#### Written task
Rewrite the material below, changing every "vacant region" to "empty area" and leaving everything else as it is.

* start Records to process *

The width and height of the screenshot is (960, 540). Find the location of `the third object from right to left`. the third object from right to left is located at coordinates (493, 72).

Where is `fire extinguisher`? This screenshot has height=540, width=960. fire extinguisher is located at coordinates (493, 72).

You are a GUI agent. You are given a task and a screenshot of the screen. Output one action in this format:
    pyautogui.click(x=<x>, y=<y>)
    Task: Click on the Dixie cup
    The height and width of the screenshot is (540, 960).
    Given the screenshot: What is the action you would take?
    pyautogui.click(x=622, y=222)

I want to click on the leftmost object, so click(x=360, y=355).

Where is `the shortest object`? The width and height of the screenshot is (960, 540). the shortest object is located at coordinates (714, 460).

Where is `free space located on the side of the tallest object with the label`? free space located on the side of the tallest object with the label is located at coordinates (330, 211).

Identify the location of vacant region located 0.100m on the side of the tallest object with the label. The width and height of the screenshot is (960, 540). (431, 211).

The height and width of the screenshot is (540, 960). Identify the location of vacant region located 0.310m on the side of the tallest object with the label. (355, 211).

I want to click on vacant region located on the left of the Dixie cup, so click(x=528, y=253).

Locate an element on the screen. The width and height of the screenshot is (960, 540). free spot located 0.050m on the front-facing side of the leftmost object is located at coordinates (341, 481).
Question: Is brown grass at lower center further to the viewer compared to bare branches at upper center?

* end Records to process *

#### Completed exercise
The width and height of the screenshot is (960, 540). Find the location of `the third object from right to left`. the third object from right to left is located at coordinates (493, 72).

Where is `fire extinguisher`? This screenshot has height=540, width=960. fire extinguisher is located at coordinates (493, 72).

You are a GUI agent. You are given a task and a screenshot of the screen. Output one action in this format:
    pyautogui.click(x=<x>, y=<y>)
    Task: Click on the Dixie cup
    The height and width of the screenshot is (540, 960).
    Given the screenshot: What is the action you would take?
    pyautogui.click(x=622, y=222)

I want to click on the leftmost object, so click(x=360, y=355).

Where is `the shortest object`? The width and height of the screenshot is (960, 540). the shortest object is located at coordinates (714, 460).

Where is `free space located on the side of the tallest object with the label`? free space located on the side of the tallest object with the label is located at coordinates (330, 211).

Identify the location of empty area located 0.100m on the side of the tallest object with the label. The width and height of the screenshot is (960, 540). (431, 211).

The height and width of the screenshot is (540, 960). Identify the location of empty area located 0.310m on the side of the tallest object with the label. (355, 211).

I want to click on empty area located on the left of the Dixie cup, so click(x=528, y=253).

Locate an element on the screen. The width and height of the screenshot is (960, 540). free spot located 0.050m on the front-facing side of the leftmost object is located at coordinates (341, 481).
Question: Is brown grass at lower center further to the viewer compared to bare branches at upper center?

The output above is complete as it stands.